[Change listing data]
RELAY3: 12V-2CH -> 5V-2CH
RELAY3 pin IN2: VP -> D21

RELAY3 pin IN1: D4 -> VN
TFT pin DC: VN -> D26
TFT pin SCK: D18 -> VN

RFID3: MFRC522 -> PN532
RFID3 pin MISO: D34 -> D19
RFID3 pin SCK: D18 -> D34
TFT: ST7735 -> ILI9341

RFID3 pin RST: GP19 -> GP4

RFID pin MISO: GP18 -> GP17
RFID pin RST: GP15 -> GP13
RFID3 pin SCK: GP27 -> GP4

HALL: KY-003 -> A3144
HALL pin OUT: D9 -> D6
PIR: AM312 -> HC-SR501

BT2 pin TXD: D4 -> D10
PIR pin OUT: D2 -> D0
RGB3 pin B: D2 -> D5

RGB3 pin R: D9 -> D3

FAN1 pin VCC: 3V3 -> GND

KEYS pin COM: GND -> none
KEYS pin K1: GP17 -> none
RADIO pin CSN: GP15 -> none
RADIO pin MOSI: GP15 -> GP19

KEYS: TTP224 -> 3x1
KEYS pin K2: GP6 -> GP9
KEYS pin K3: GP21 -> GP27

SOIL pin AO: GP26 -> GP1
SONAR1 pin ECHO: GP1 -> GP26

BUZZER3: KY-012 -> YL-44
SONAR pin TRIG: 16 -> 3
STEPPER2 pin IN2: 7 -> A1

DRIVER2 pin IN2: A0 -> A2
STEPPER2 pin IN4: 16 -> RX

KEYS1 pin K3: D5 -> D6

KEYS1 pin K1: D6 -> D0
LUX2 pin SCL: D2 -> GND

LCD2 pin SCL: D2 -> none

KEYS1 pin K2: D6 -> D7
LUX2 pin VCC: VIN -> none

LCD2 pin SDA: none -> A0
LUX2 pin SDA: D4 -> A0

> _Work to be completed_
Output all of the records above unchanged.

> _Problem solution_
RELAY3: 12V-2CH -> 5V-2CH
RELAY3 pin IN2: VP -> D21

RELAY3 pin IN1: D4 -> VN
TFT pin DC: VN -> D26
TFT pin SCK: D18 -> VN

RFID3: MFRC522 -> PN532
RFID3 pin MISO: D34 -> D19
RFID3 pin SCK: D18 -> D34
TFT: ST7735 -> ILI9341

RFID3 pin RST: GP19 -> GP4

RFID pin MISO: GP18 -> GP17
RFID pin RST: GP15 -> GP13
RFID3 pin SCK: GP27 -> GP4

HALL: KY-003 -> A3144
HALL pin OUT: D9 -> D6
PIR: AM312 -> HC-SR501

BT2 pin TXD: D4 -> D10
PIR pin OUT: D2 -> D0
RGB3 pin B: D2 -> D5

RGB3 pin R: D9 -> D3

FAN1 pin VCC: 3V3 -> GND

KEYS pin COM: GND -> none
KEYS pin K1: GP17 -> none
RADIO pin CSN: GP15 -> none
RADIO pin MOSI: GP15 -> GP19

KEYS: TTP224 -> 3x1
KEYS pin K2: GP6 -> GP9
KEYS pin K3: GP21 -> GP27

SOIL pin AO: GP26 -> GP1
SONAR1 pin ECHO: GP1 -> GP26

BUZZER3: KY-012 -> YL-44
SONAR pin TRIG: 16 -> 3
STEPPER2 pin IN2: 7 -> A1

DRIVER2 pin IN2: A0 -> A2
STEPPER2 pin IN4: 16 -> RX

KEYS1 pin K3: D5 -> D6

KEYS1 pin K1: D6 -> D0
LUX2 pin SCL: D2 -> GND

LCD2 pin SCL: D2 -> none

KEYS1 pin K2: D6 -> D7
LUX2 pin VCC: VIN -> none

LCD2 pin SDA: none -> A0
LUX2 pin SDA: D4 -> A0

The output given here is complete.